[RECORDS SUPPLIED]:
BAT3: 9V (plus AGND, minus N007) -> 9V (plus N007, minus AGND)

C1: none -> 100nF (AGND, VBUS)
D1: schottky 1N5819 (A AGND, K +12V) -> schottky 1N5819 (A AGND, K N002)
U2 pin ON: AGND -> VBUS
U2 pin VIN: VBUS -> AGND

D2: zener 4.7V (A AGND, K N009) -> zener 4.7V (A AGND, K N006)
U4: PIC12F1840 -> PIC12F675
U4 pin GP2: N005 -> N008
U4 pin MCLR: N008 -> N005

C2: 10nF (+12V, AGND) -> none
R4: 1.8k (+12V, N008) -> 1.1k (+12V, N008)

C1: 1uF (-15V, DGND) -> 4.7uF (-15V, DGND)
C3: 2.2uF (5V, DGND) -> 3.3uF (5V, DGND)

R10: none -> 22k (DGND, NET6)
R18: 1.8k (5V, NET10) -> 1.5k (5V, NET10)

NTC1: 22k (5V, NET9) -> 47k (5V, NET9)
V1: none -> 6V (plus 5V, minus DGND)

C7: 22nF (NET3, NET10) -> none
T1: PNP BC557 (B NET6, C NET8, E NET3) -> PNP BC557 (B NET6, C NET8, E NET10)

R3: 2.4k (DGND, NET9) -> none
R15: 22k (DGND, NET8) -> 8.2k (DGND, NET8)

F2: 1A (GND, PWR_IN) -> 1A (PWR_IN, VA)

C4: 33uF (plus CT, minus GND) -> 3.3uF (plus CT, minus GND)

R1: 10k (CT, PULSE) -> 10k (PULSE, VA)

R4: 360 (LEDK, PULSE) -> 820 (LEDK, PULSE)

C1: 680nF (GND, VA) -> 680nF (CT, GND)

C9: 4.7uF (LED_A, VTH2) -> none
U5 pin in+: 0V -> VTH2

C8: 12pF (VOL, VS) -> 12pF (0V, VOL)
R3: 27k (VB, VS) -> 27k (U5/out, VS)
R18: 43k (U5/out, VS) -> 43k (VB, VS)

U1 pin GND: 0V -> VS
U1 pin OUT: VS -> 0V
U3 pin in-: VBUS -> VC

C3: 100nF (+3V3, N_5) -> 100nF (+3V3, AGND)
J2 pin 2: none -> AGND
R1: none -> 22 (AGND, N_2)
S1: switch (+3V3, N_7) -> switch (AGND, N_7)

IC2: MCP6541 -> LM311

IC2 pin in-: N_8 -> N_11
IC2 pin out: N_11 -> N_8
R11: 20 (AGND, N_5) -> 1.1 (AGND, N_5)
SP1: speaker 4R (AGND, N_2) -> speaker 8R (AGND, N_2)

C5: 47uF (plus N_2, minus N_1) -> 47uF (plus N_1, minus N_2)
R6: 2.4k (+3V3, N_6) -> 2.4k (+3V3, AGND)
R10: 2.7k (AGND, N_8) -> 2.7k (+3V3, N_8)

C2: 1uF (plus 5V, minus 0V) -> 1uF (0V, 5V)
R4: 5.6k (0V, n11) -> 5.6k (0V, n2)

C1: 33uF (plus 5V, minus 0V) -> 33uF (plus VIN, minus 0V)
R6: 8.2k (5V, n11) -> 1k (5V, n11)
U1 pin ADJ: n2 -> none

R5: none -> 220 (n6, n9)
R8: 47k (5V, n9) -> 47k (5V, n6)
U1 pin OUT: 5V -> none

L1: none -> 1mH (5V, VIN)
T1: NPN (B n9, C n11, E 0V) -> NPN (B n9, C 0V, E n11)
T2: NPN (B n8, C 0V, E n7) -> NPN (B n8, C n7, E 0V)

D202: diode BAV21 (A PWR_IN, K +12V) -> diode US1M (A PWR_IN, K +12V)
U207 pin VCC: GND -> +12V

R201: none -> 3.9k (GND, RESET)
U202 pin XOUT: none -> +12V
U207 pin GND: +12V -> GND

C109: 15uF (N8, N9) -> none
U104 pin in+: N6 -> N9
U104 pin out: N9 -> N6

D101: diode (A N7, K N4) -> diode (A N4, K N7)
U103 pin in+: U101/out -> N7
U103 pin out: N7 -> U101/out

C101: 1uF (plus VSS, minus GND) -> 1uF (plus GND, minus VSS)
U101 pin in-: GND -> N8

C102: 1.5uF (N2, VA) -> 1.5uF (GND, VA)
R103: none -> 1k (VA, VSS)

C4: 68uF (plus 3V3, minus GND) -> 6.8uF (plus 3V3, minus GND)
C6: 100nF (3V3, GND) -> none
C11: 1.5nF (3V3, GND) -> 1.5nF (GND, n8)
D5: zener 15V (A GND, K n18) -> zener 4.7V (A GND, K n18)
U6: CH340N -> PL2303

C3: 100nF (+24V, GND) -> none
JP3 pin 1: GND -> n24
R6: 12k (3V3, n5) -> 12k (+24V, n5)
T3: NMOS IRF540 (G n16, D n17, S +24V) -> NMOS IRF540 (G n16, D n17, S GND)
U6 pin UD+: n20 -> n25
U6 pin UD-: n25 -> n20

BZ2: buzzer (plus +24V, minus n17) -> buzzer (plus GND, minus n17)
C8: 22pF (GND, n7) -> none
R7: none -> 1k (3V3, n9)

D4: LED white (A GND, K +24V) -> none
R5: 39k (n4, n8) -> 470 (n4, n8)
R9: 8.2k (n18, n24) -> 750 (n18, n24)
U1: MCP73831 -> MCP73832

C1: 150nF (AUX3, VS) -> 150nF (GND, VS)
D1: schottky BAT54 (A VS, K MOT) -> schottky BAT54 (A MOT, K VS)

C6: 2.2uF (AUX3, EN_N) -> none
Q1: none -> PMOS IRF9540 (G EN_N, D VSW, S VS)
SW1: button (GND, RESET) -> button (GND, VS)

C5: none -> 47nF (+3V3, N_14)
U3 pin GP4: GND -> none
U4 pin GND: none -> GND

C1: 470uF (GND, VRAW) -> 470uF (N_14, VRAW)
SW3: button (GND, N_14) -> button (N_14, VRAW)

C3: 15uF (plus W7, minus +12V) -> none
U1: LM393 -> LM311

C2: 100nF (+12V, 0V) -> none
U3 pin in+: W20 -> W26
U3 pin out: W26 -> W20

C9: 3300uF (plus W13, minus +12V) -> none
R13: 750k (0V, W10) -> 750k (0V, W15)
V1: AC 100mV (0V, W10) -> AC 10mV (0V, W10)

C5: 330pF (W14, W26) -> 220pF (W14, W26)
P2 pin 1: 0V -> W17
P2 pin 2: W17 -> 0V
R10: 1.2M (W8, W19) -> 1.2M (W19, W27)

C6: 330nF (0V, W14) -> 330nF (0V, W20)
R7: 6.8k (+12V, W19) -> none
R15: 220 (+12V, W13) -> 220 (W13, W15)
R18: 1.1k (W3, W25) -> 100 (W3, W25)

[WHAT THE EXERCISE ASKS]:
Please, from the entries above, set down exactly the lines from the one containing "U4 pin GP2: N005 -> N008" through the one containing "T1: PNP BC557", and only those.

[FINAL ANSWER]:
U4 pin GP2: N005 -> N008
U4 pin MCLR: N008 -> N005

C2: 10nF (+12V, AGND) -> none
R4: 1.8k (+12V, N008) -> 1.1k (+12V, N008)

C1: 1uF (-15V, DGND) -> 4.7uF (-15V, DGND)
C3: 2.2uF (5V, DGND) -> 3.3uF (5V, DGND)

R10: none -> 22k (DGND, NET6)
R18: 1.8k (5V, NET10) -> 1.5k (5V, NET10)

NTC1: 22k (5V, NET9) -> 47k (5V, NET9)
V1: none -> 6V (plus 5V, minus DGND)

C7: 22nF (NET3, NET10) -> none
T1: PNP BC557 (B NET6, C NET8, E NET3) -> PNP BC557 (B NET6, C NET8, E NET10)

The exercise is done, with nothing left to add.